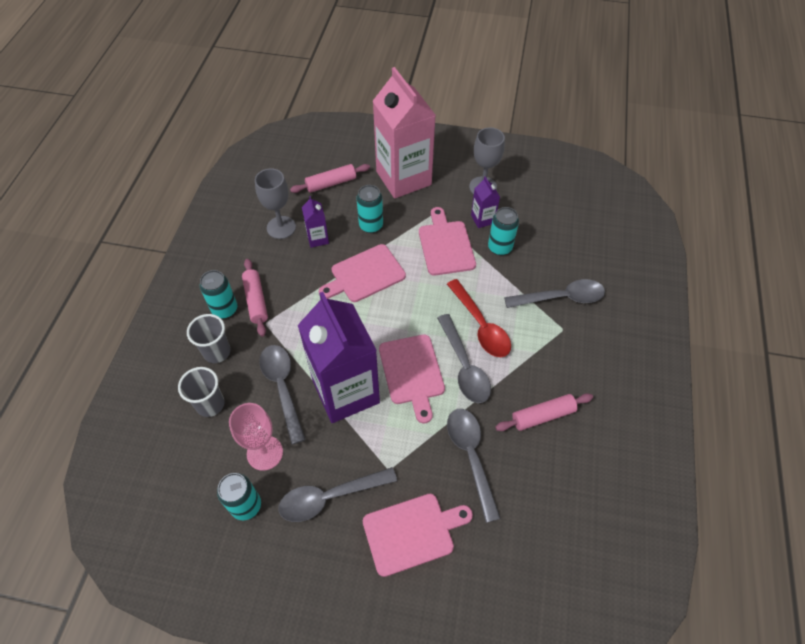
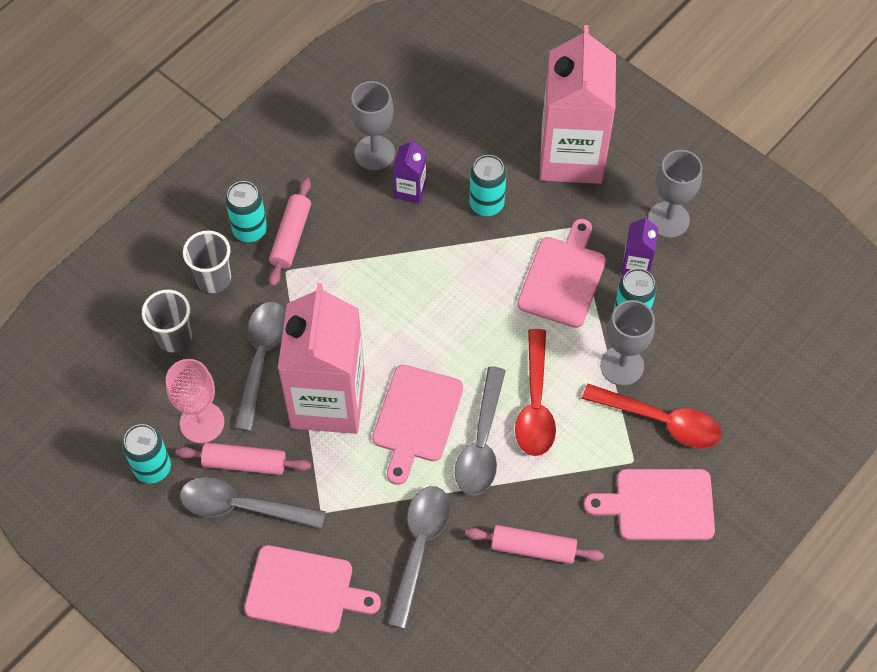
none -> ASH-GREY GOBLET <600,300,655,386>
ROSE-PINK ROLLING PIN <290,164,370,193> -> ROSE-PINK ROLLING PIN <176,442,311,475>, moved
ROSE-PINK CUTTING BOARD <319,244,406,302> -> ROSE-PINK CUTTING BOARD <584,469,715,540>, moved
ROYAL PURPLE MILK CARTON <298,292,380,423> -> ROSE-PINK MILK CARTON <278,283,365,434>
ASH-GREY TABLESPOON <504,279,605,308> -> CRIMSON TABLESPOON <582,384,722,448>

--

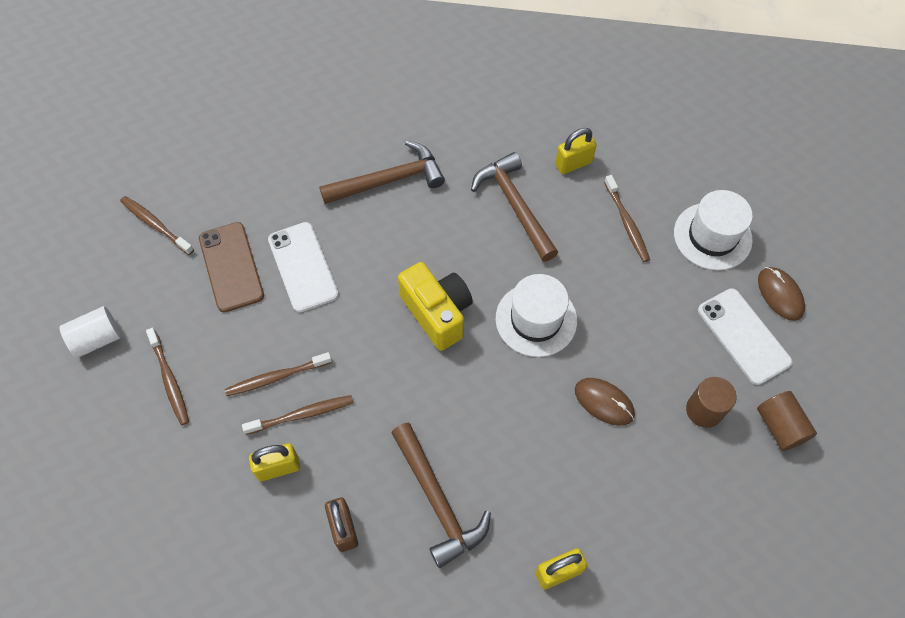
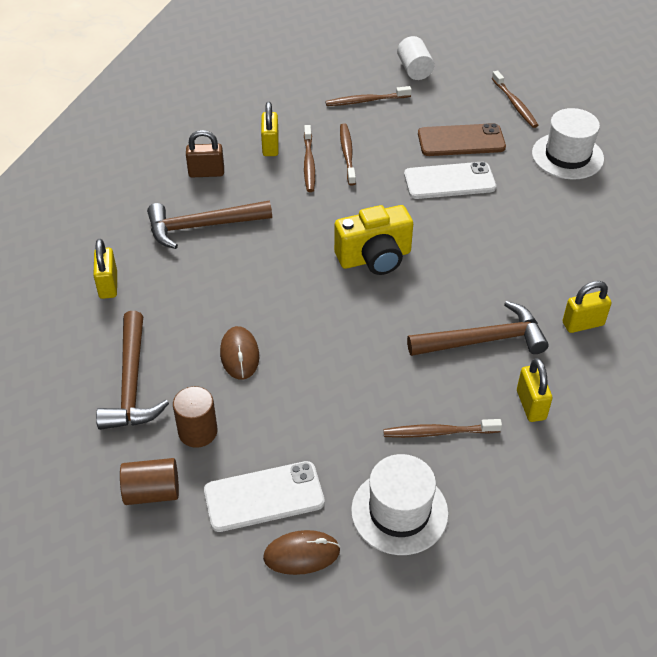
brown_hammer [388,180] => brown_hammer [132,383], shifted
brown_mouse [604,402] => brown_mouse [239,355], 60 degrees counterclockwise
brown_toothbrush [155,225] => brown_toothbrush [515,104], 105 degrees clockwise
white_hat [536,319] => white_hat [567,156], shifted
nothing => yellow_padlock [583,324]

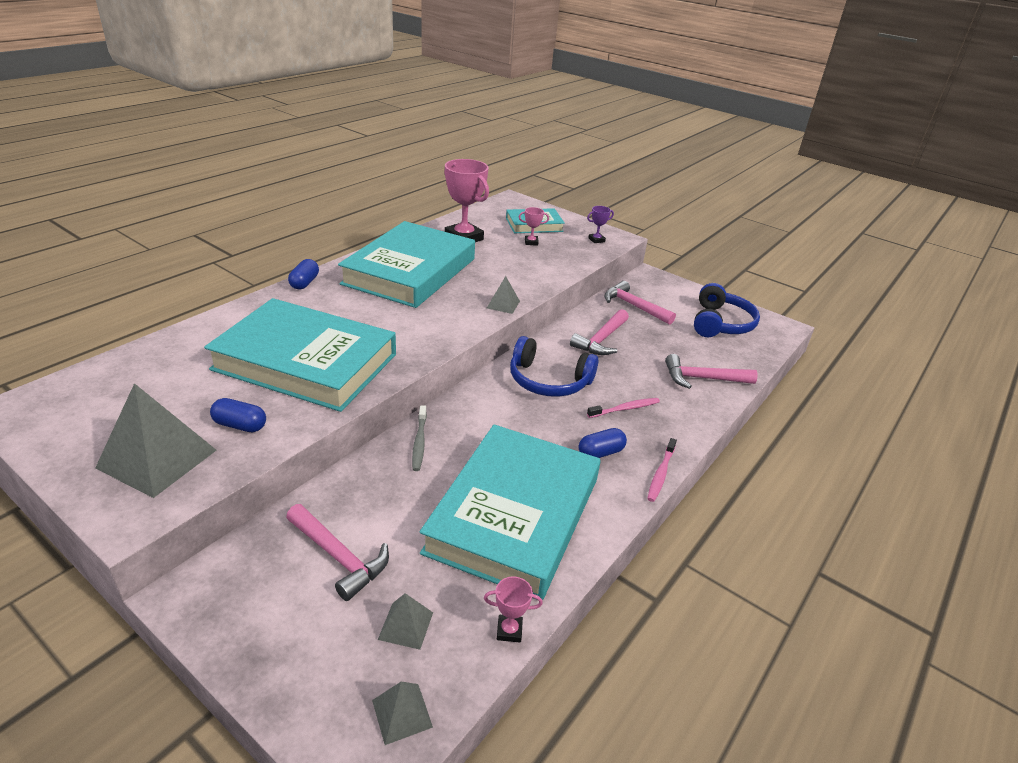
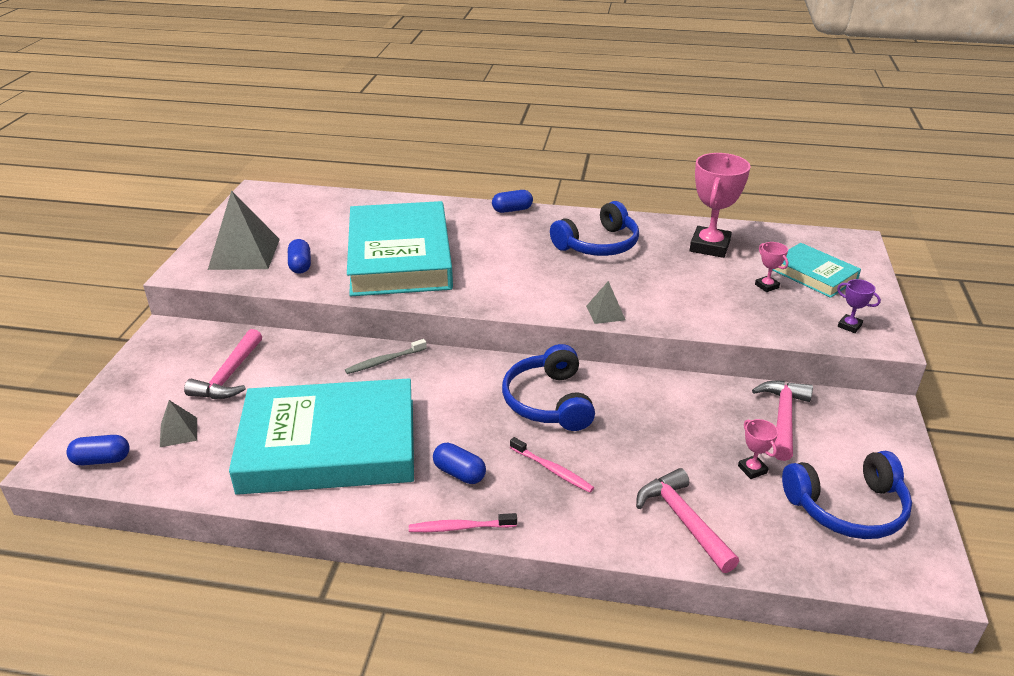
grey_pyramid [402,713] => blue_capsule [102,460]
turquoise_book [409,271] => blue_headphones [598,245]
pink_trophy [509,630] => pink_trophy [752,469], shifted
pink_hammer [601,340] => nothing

--

■ **What you will do**
Each line of the listing that includes the word "degrees" counts once; give the total as a single number.

■ **Solved exercise**
2